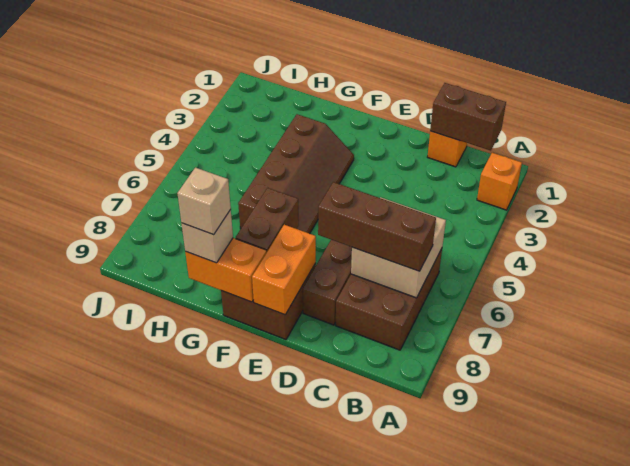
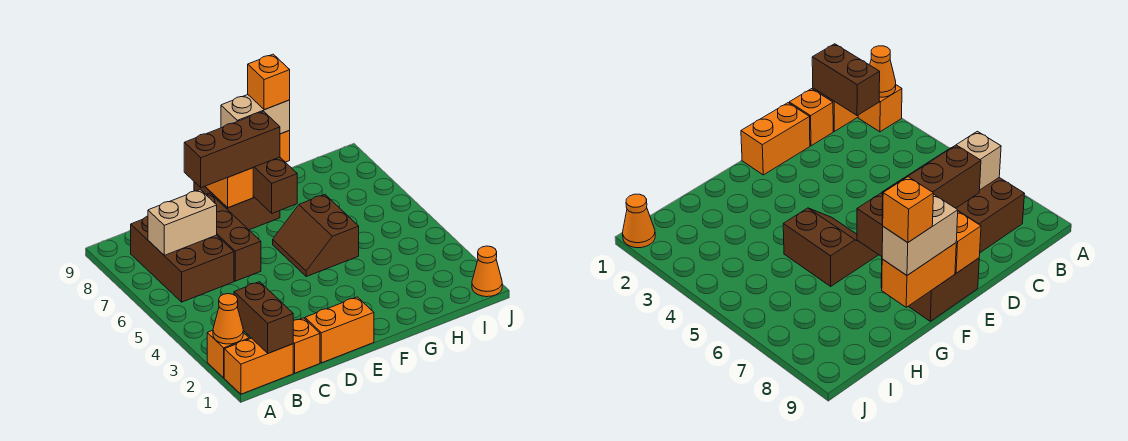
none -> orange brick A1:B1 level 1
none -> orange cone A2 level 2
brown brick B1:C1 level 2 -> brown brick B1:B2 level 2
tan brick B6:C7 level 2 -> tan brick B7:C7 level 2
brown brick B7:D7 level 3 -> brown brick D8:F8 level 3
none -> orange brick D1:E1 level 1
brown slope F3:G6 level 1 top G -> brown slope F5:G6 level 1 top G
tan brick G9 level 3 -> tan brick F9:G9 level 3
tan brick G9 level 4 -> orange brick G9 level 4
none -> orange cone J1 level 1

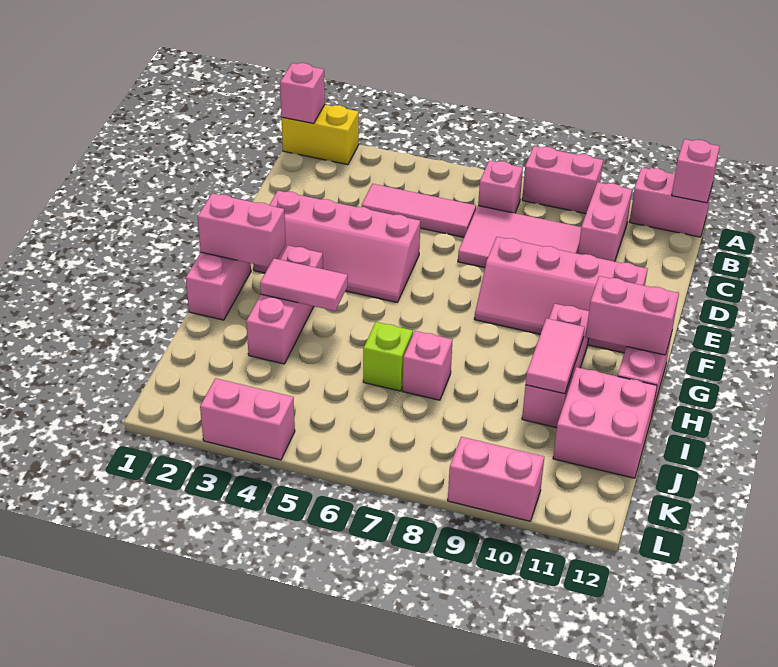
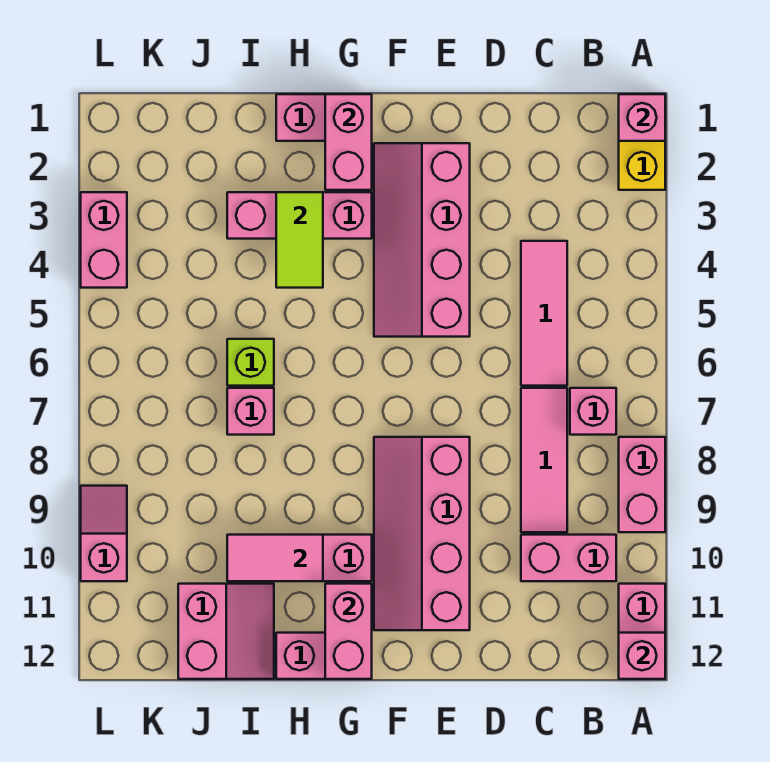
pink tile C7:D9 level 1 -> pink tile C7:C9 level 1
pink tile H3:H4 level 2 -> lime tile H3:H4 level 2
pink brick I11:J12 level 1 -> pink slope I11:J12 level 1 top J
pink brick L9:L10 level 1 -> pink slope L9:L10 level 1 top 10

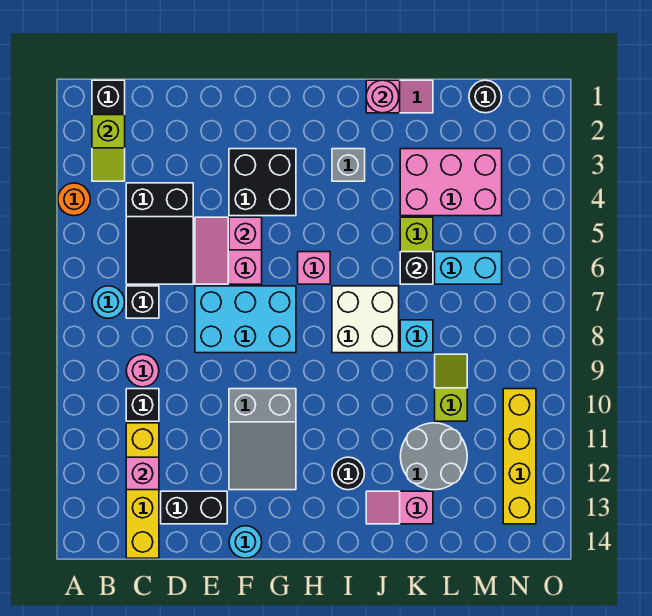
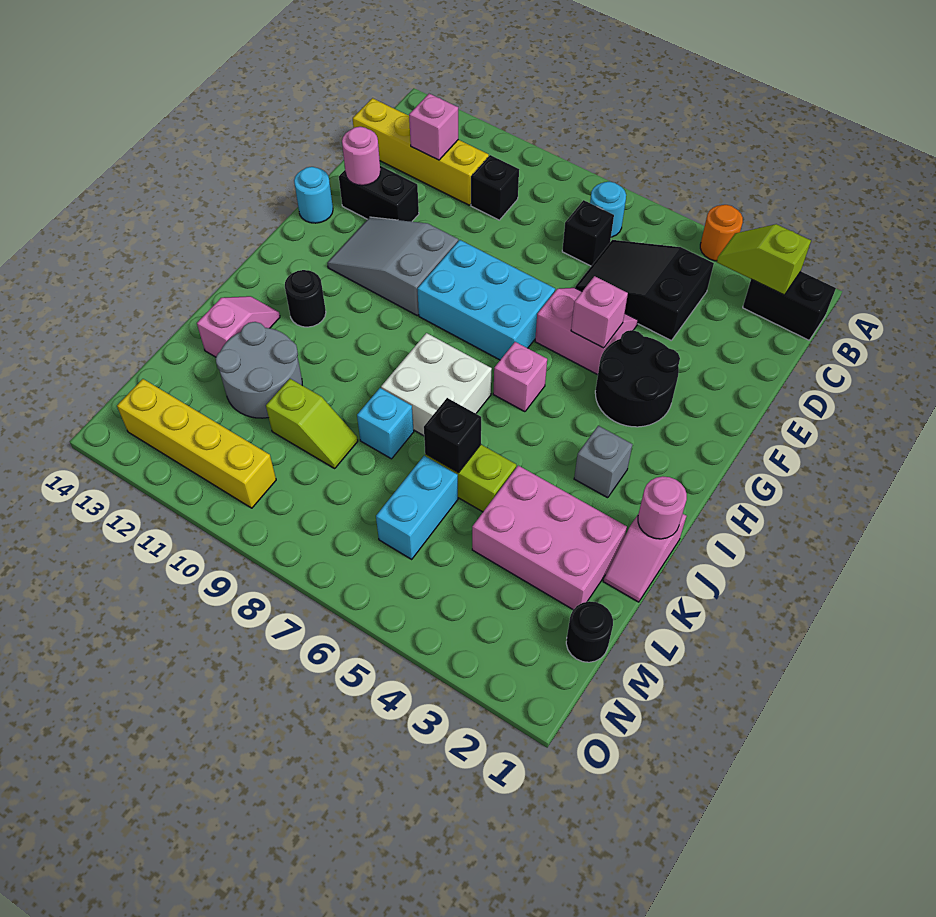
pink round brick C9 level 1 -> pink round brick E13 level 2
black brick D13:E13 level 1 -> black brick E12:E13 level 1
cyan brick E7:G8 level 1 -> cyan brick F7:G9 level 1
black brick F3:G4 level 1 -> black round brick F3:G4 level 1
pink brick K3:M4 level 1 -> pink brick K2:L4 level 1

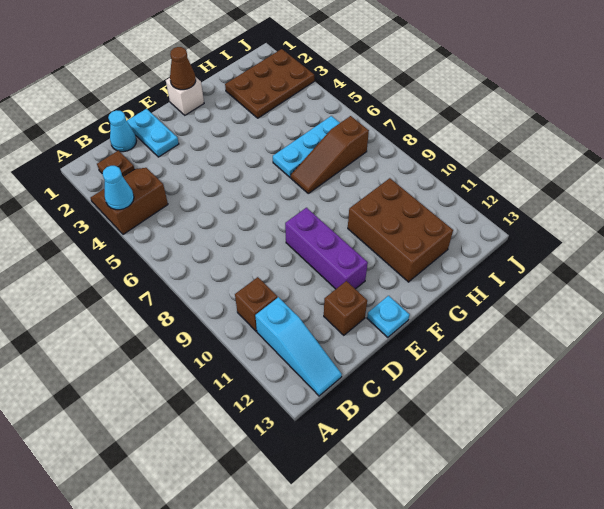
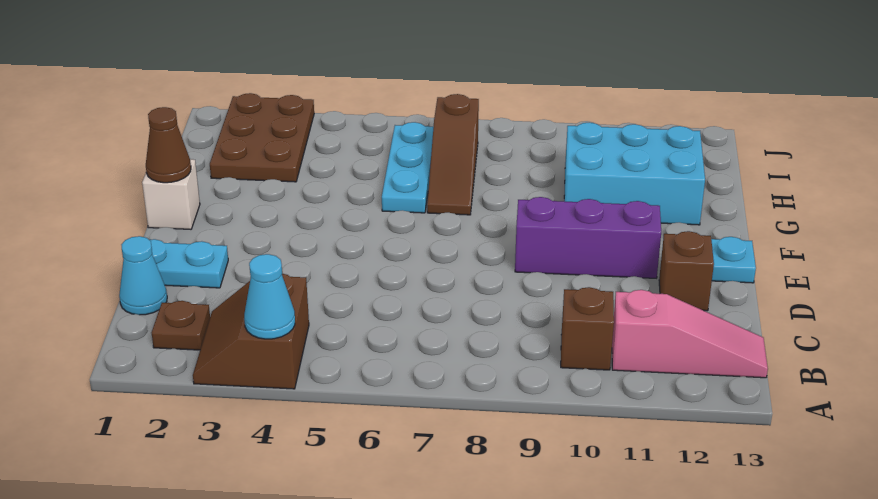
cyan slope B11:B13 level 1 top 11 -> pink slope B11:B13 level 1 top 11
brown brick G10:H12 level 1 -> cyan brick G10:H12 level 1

::::

Could every line above be set down exactly, with the pictures omitted?

none -> orange brick A1:B1 level 1
none -> orange cone A2 level 2
brown brick B1:C1 level 2 -> brown brick B1:B2 level 2
tan brick B6:C7 level 2 -> tan brick B7:C7 level 2
brown brick B7:D7 level 3 -> brown brick D8:F8 level 3
none -> orange brick D1:E1 level 1
brown slope F3:G6 level 1 top G -> brown slope F5:G6 level 1 top G
tan brick G9 level 3 -> tan brick F9:G9 level 3
tan brick G9 level 4 -> orange brick G9 level 4
none -> orange cone J1 level 1

pink tile C7:D9 level 1 -> pink tile C7:C9 level 1
pink tile H3:H4 level 2 -> lime tile H3:H4 level 2
pink brick I11:J12 level 1 -> pink slope I11:J12 level 1 top J
pink brick L9:L10 level 1 -> pink slope L9:L10 level 1 top 10

pink round brick C9 level 1 -> pink round brick E13 level 2
black brick D13:E13 level 1 -> black brick E12:E13 level 1
cyan brick E7:G8 level 1 -> cyan brick F7:G9 level 1
black brick F3:G4 level 1 -> black round brick F3:G4 level 1
pink brick K3:M4 level 1 -> pink brick K2:L4 level 1

cyan slope B11:B13 level 1 top 11 -> pink slope B11:B13 level 1 top 11
brown brick G10:H12 level 1 -> cyan brick G10:H12 level 1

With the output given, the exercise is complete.